[EXERCISE PROMPT]: This exercise calls for retyping every line below exactly, with the images omitted.

[ENTRIES SUPPLIED]:
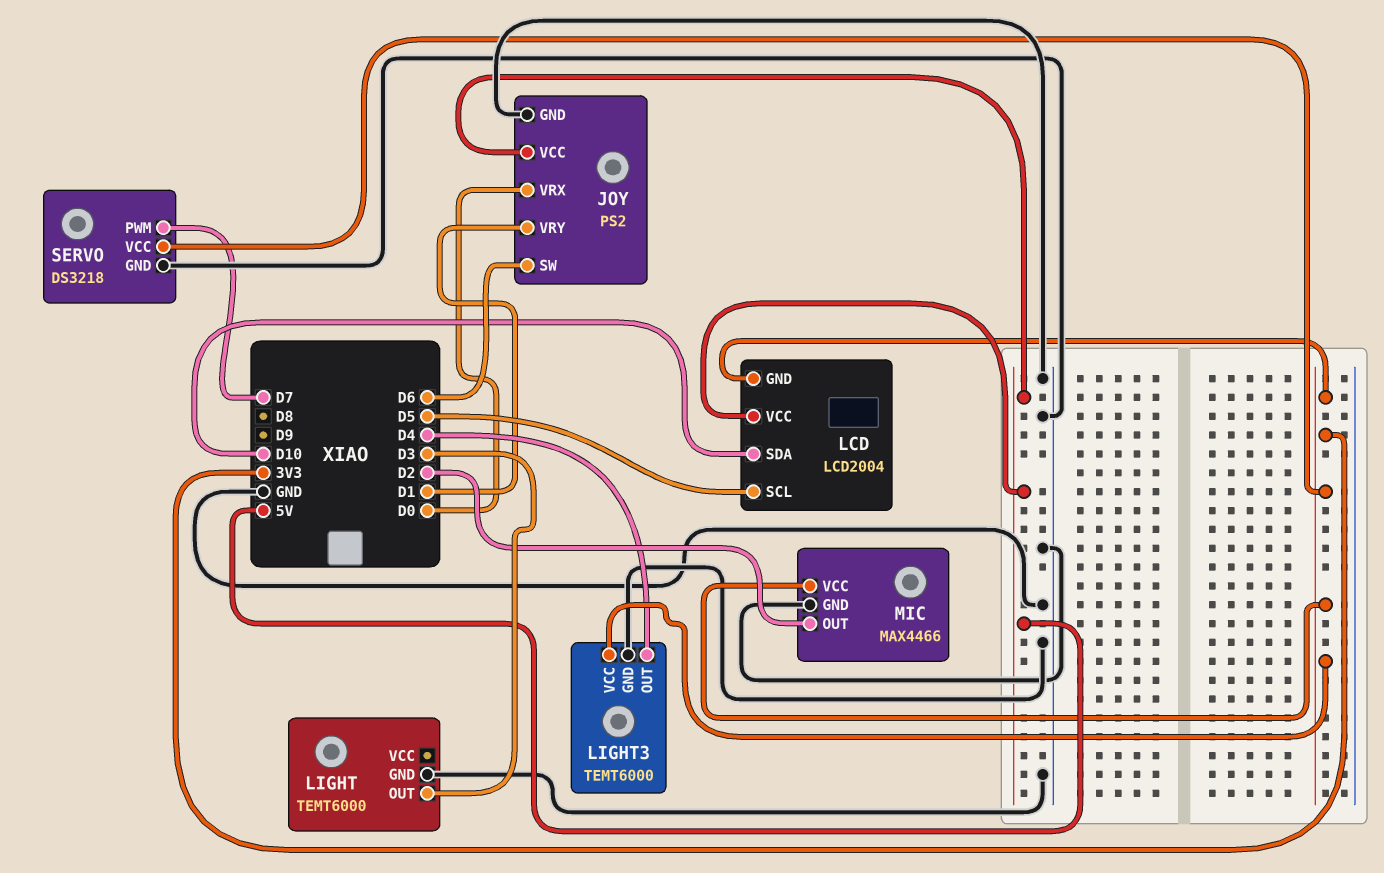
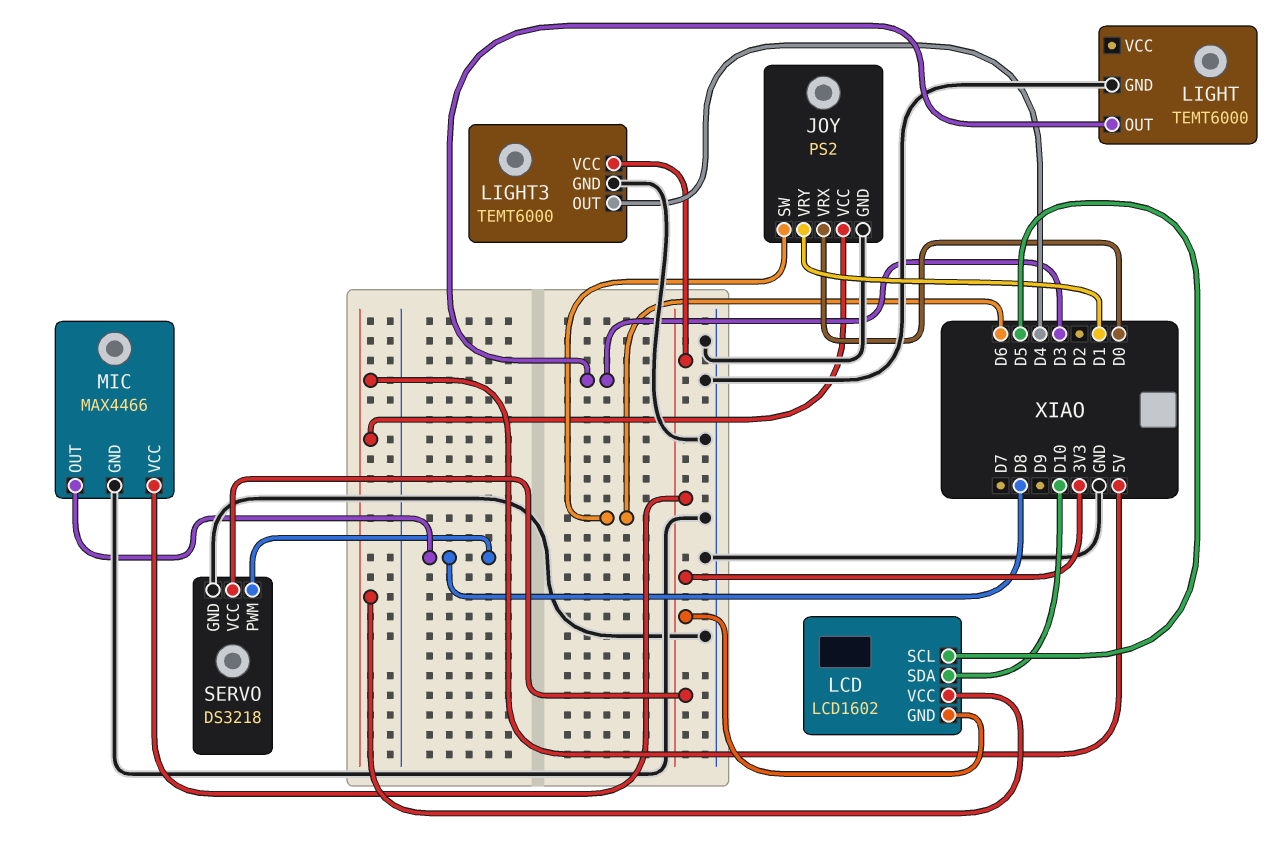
LCD: LCD2004 -> LCD1602
MIC pin OUT: D2 -> D8
SERVO pin PWM: D7 -> D8

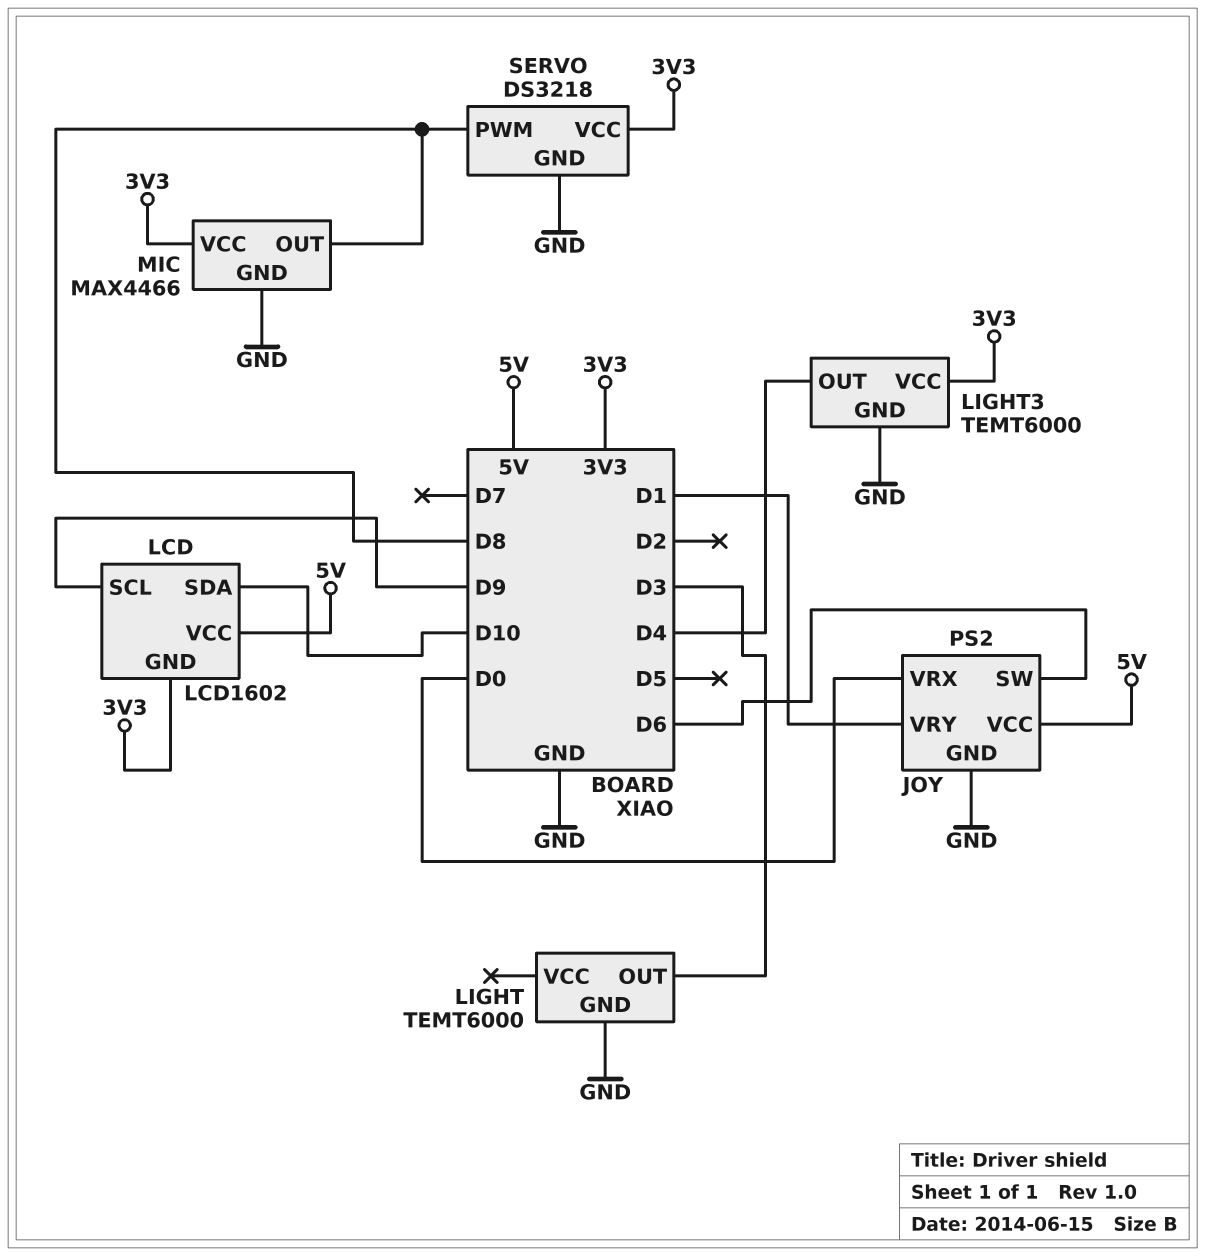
LCD pin SCL: D5 -> D9

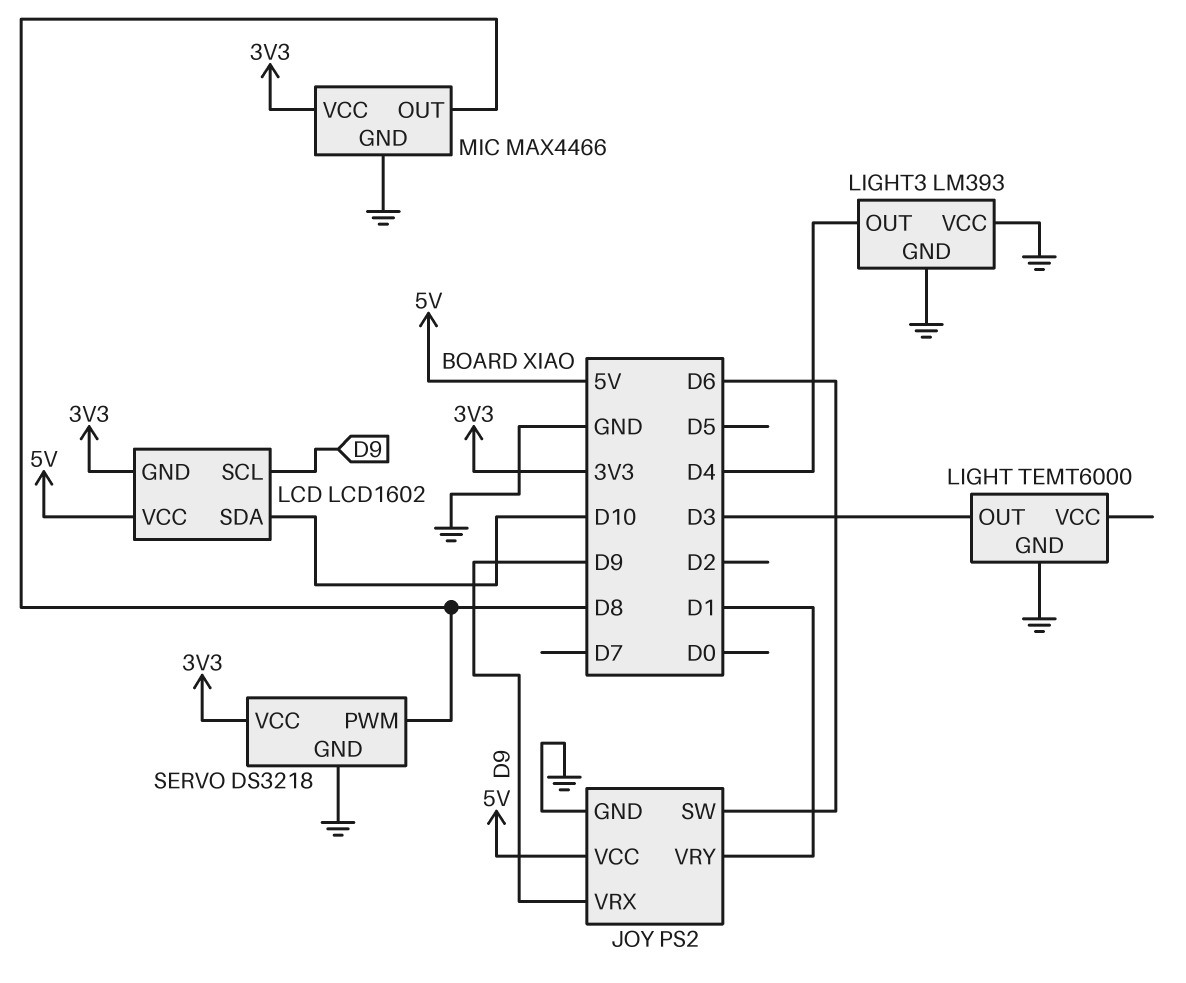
JOY pin VRX: D0 -> D9
LIGHT3: TEMT6000 -> LM393
LIGHT3 pin VCC: 3V3 -> GND

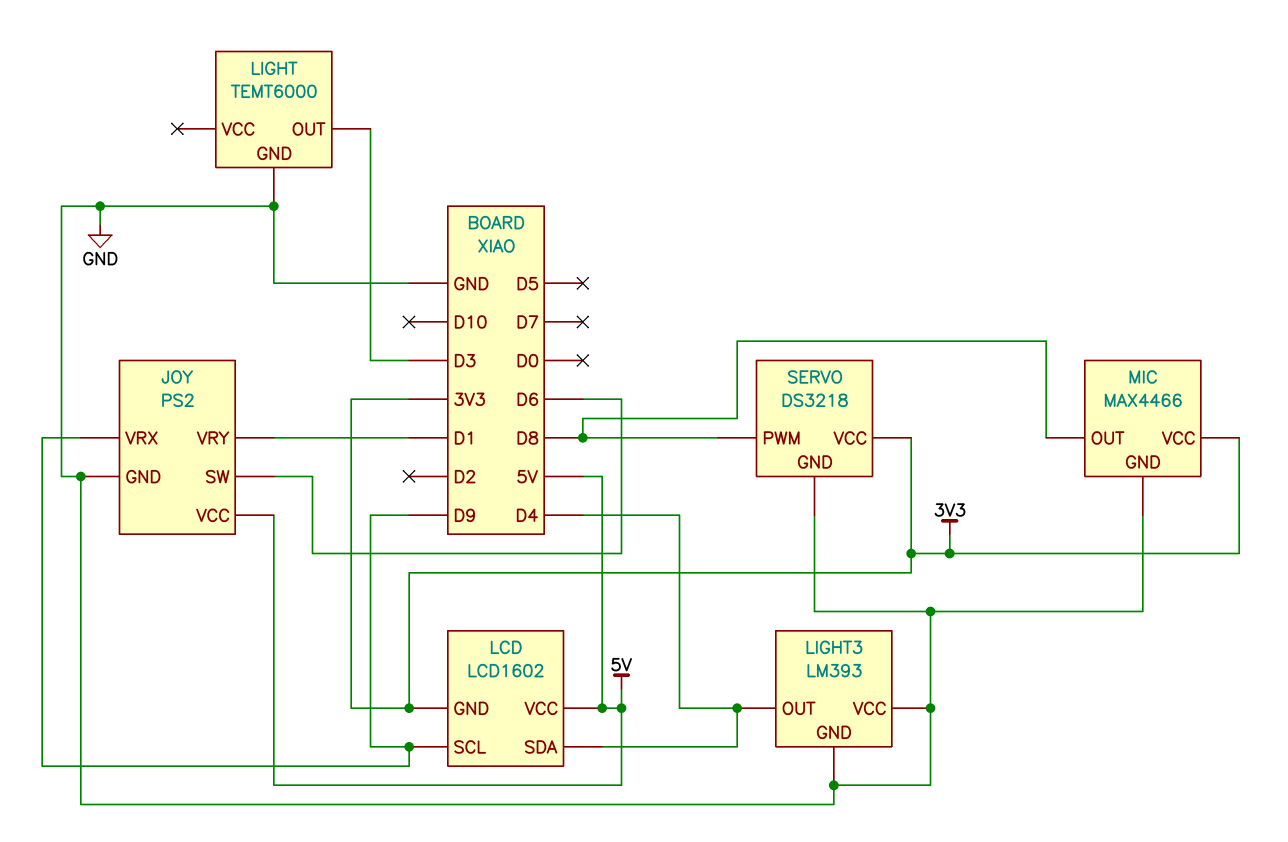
LCD pin SDA: D10 -> D4

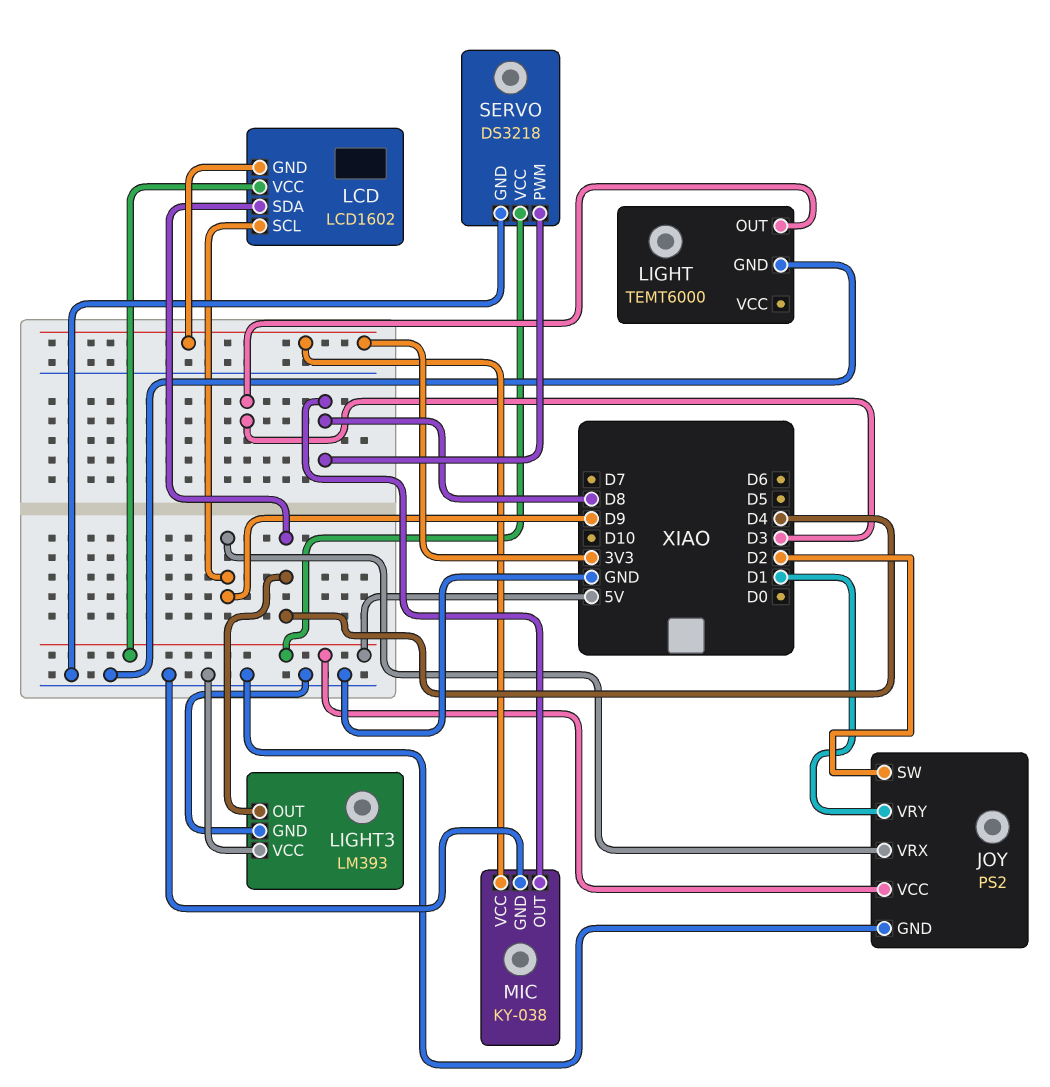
JOY pin SW: D6 -> D2
MIC: MAX4466 -> KY-038
SERVO pin VCC: 3V3 -> 5V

[ANSWER BELOW]:
LCD: LCD2004 -> LCD1602
MIC pin OUT: D2 -> D8
SERVO pin PWM: D7 -> D8

LCD pin SCL: D5 -> D9

JOY pin VRX: D0 -> D9
LIGHT3: TEMT6000 -> LM393
LIGHT3 pin VCC: 3V3 -> GND

LCD pin SDA: D10 -> D4

JOY pin SW: D6 -> D2
MIC: MAX4466 -> KY-038
SERVO pin VCC: 3V3 -> 5V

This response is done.